▶ Problem description:
Your copy begins at the line with "move: yellow nafazodil" and runs through the end of the data below. Set down only those lines exactly, without pictures.

-- Provided material follows --

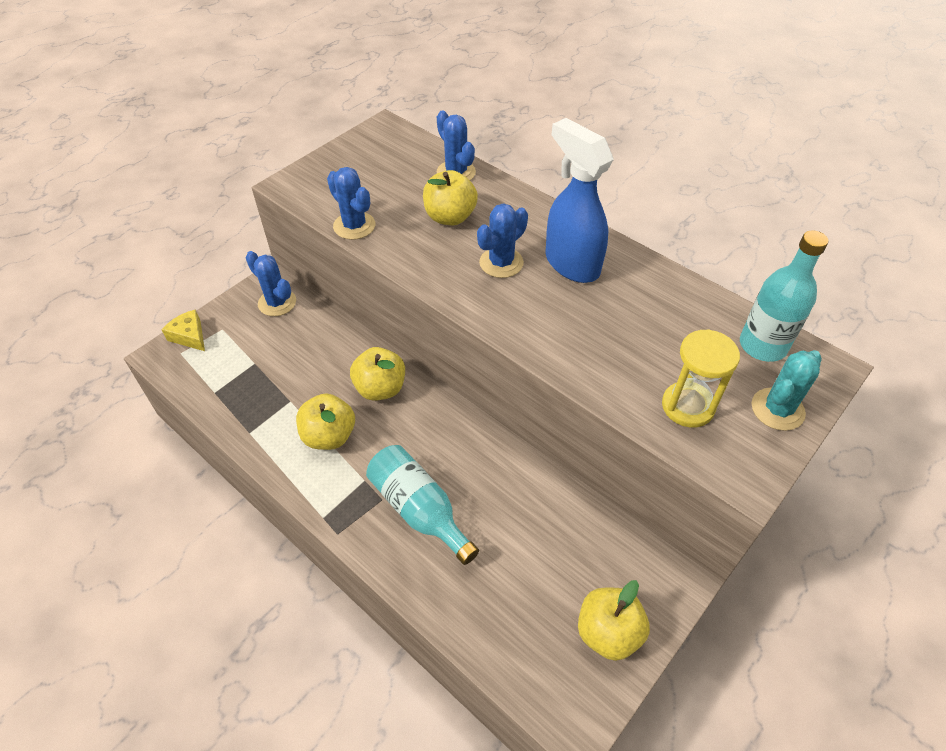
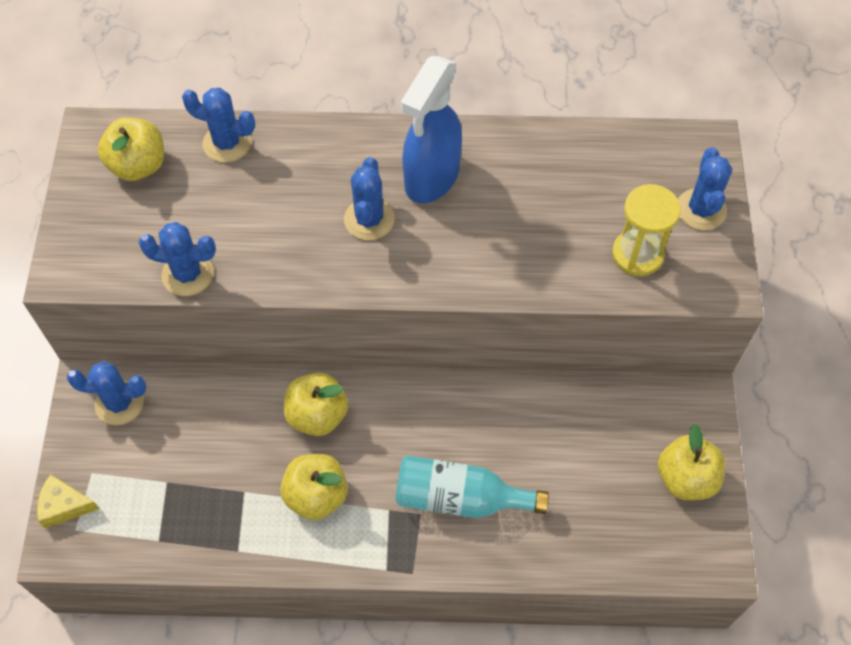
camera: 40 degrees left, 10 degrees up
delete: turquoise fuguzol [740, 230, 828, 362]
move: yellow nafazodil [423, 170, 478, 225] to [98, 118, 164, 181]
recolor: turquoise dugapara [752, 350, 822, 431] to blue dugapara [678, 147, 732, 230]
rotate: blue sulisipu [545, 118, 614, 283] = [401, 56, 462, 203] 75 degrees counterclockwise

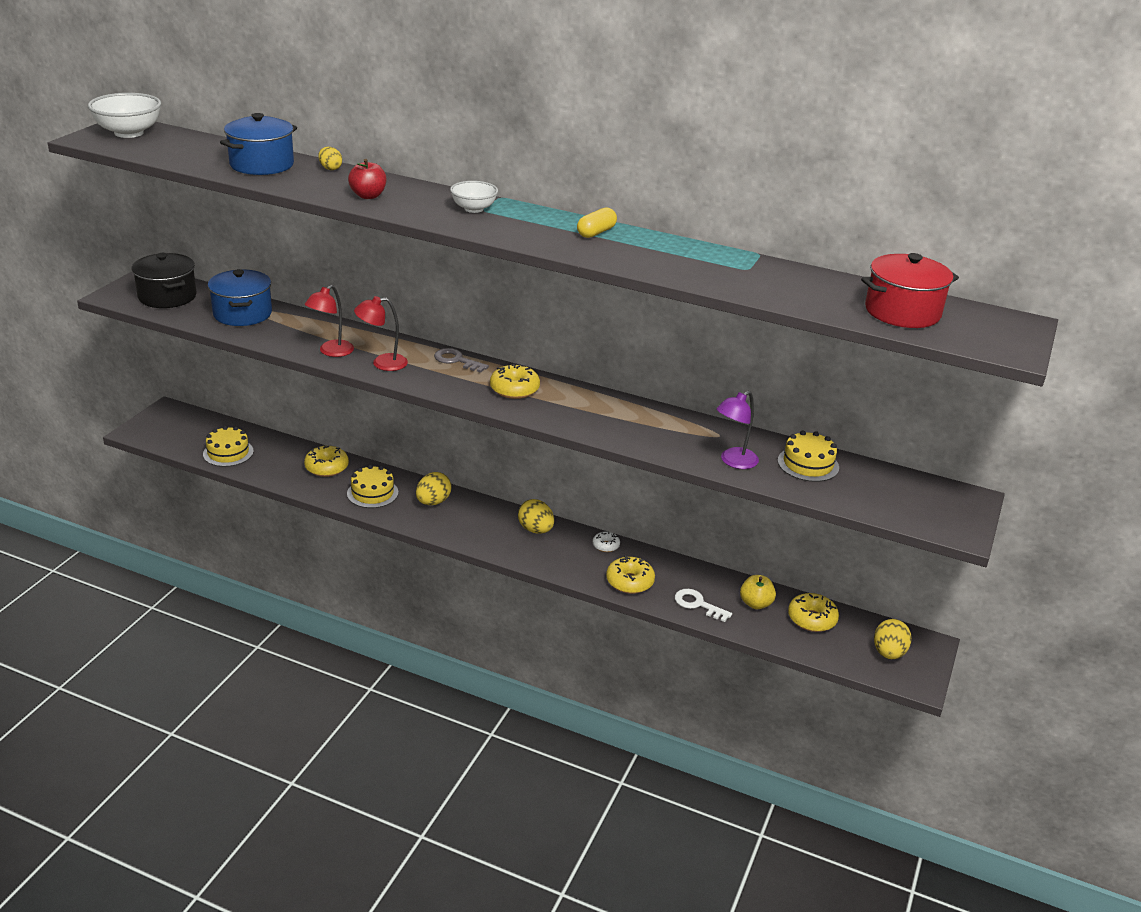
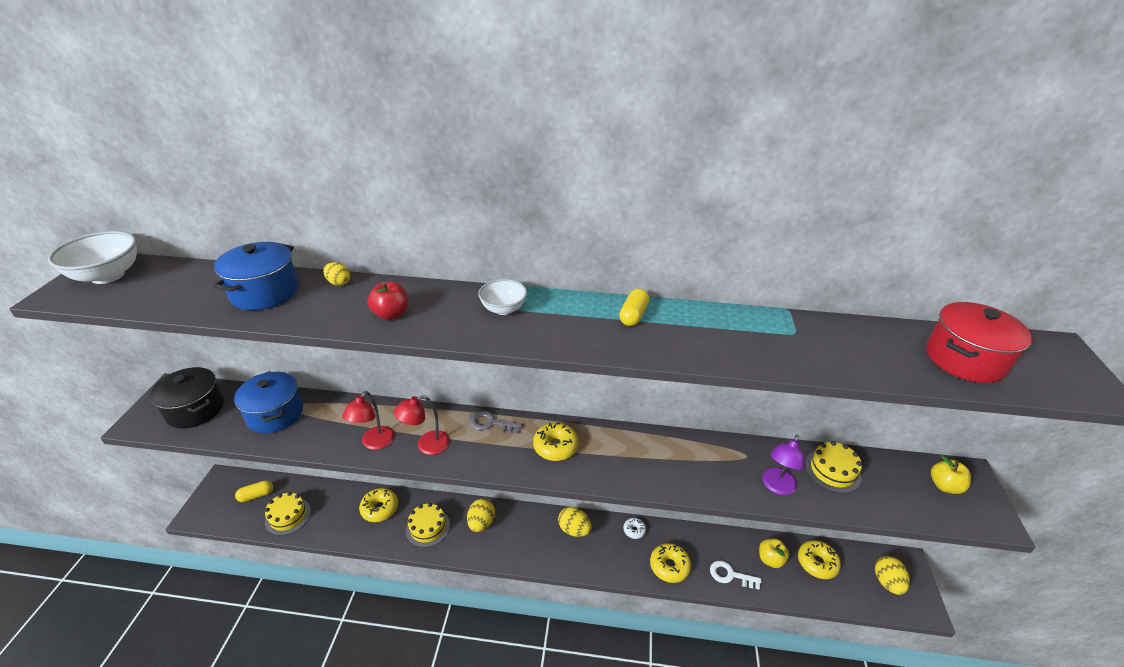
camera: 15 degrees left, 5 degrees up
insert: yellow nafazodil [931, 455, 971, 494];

-- Provided material concluded --

▶ Exercise output:
move: yellow nafazodil [423, 170, 478, 225] to [98, 118, 164, 181]
recolor: turquoise dugapara [752, 350, 822, 431] to blue dugapara [678, 147, 732, 230]
rotate: blue sulisipu [545, 118, 614, 283] = [401, 56, 462, 203] 75 degrees counterclockwise

camera: 15 degrees left, 5 degrees up
insert: yellow nafazodil [931, 455, 971, 494];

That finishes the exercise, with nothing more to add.